#### About this task:
Restate the listing that follows word for word, without its pictures.

[[ Material for this exercise, beginning ]]

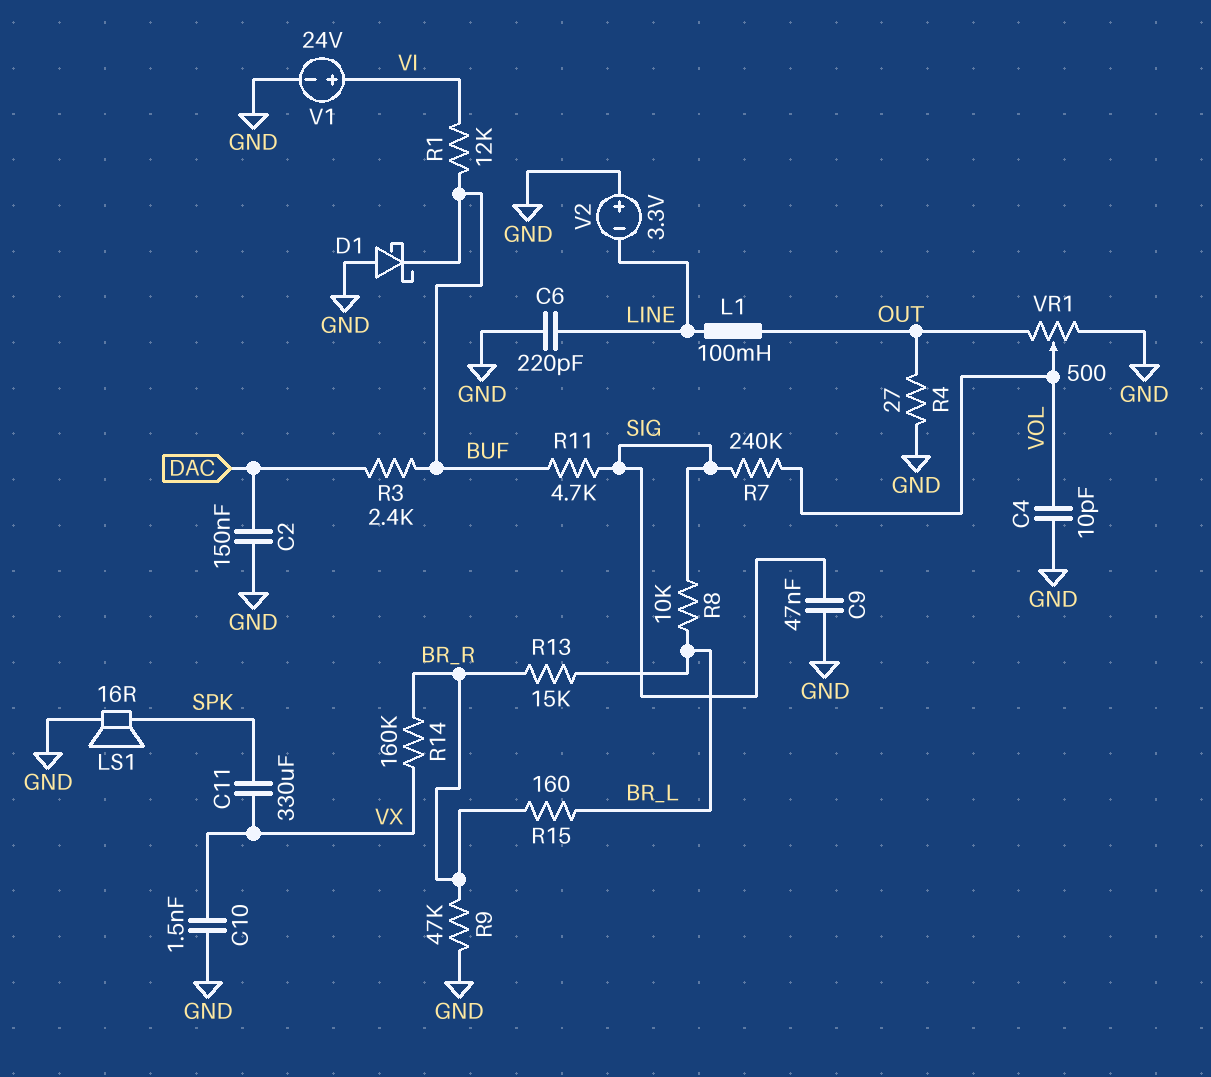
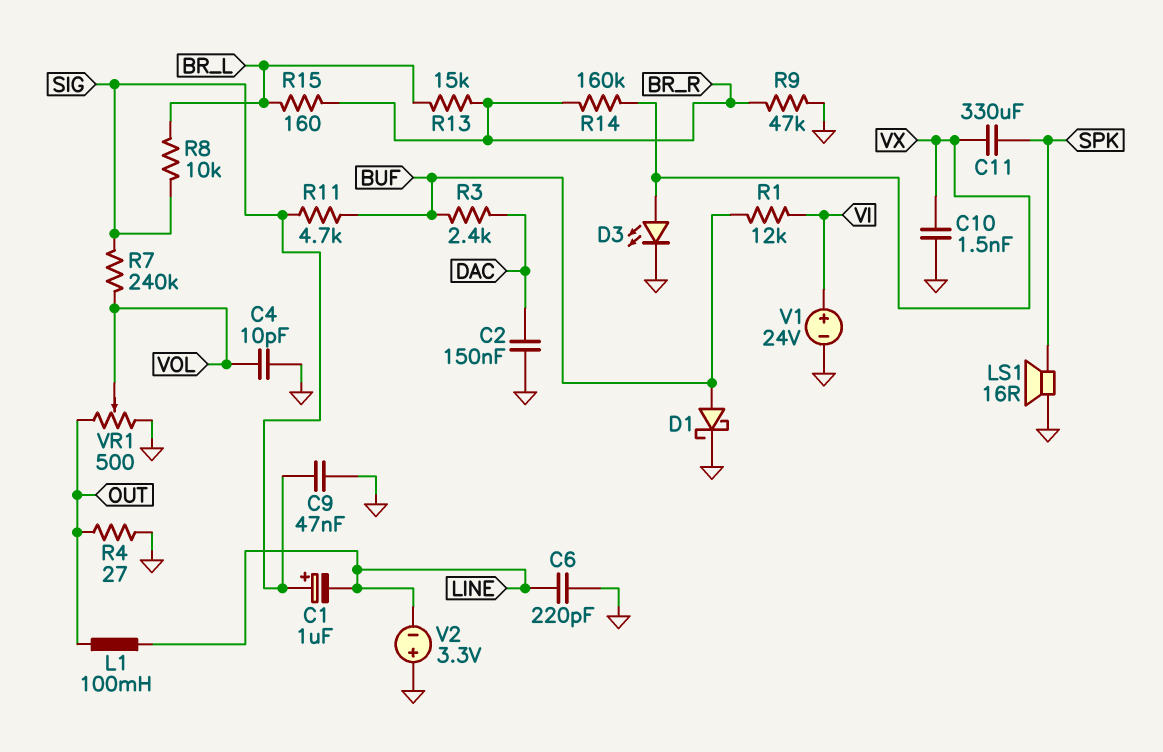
C1: none -> 1uF (plus SIG, minus LINE)
D1: schottky (A GND, K BUF) -> schottky (A BUF, K GND)
D3: none -> LED (A VX, K GND)

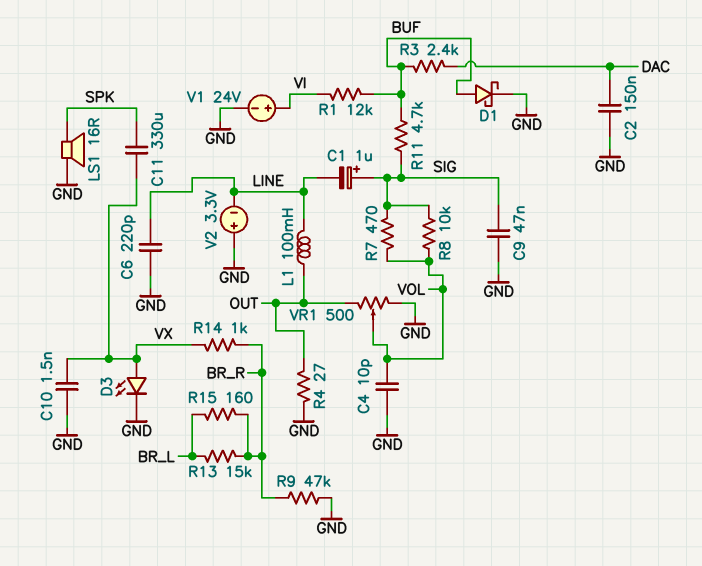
R7: 240k (SIG, VOL) -> 470 (SIG, VOL)
R8: 10k (BR_L, SIG) -> 10k (SIG, VOL)
R14: 160k (BR_R, VX) -> 1k (BR_R, VX)

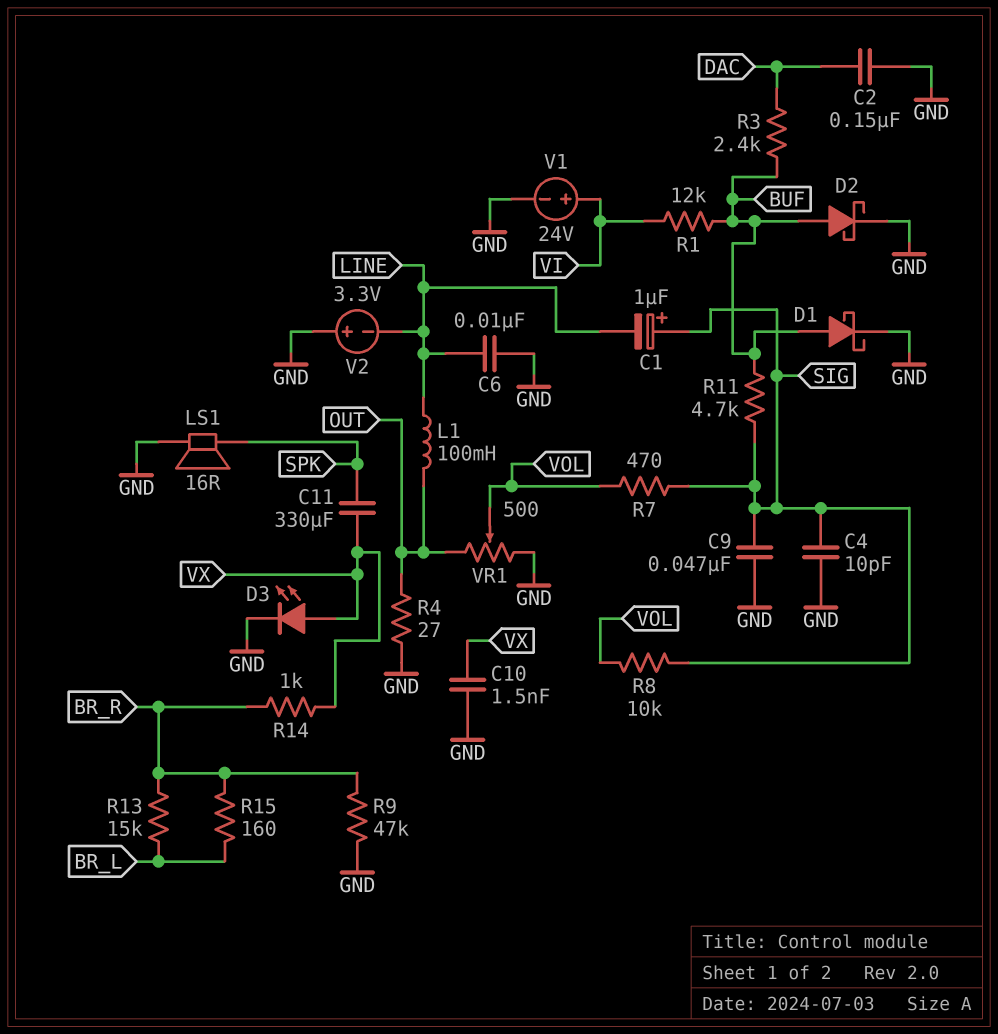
C4: 10pF (GND, VOL) -> 10pF (GND, SIG)
C6: 220pF (GND, LINE) -> 10nF (GND, LINE)
D2: none -> schottky (A BUF, K GND)

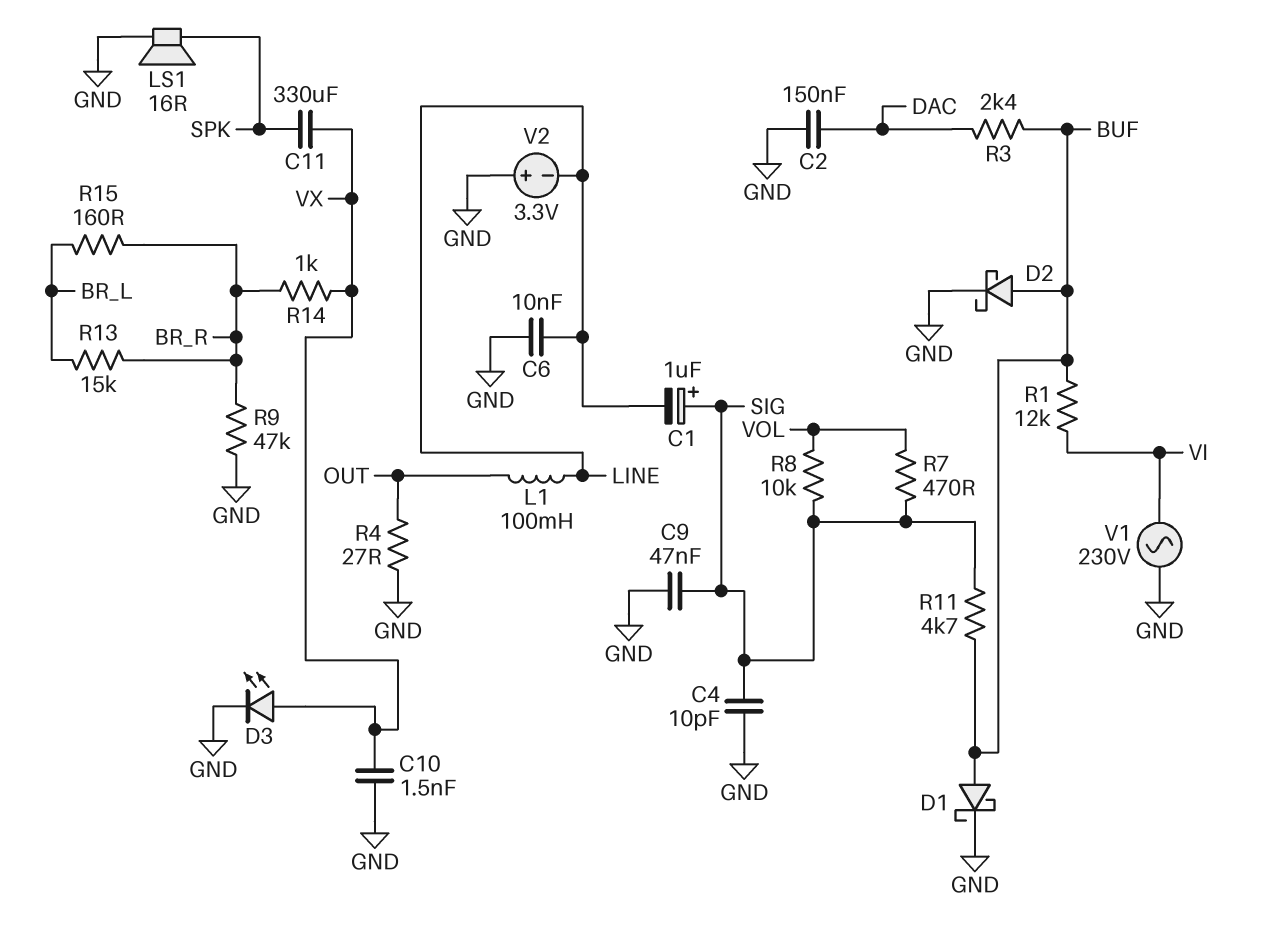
V1: 24V (plus VI, minus GND) -> AC 230V (GND, VI)
VR1: 500 (GND, OUT, wiper VOL) -> none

[[ Material for this exercise, end ]]

#### Response area:
C1: none -> 1uF (plus SIG, minus LINE)
D1: schottky (A GND, K BUF) -> schottky (A BUF, K GND)
D3: none -> LED (A VX, K GND)

R7: 240k (SIG, VOL) -> 470 (SIG, VOL)
R8: 10k (BR_L, SIG) -> 10k (SIG, VOL)
R14: 160k (BR_R, VX) -> 1k (BR_R, VX)

C4: 10pF (GND, VOL) -> 10pF (GND, SIG)
C6: 220pF (GND, LINE) -> 10nF (GND, LINE)
D2: none -> schottky (A BUF, K GND)

V1: 24V (plus VI, minus GND) -> AC 230V (GND, VI)
VR1: 500 (GND, OUT, wiper VOL) -> none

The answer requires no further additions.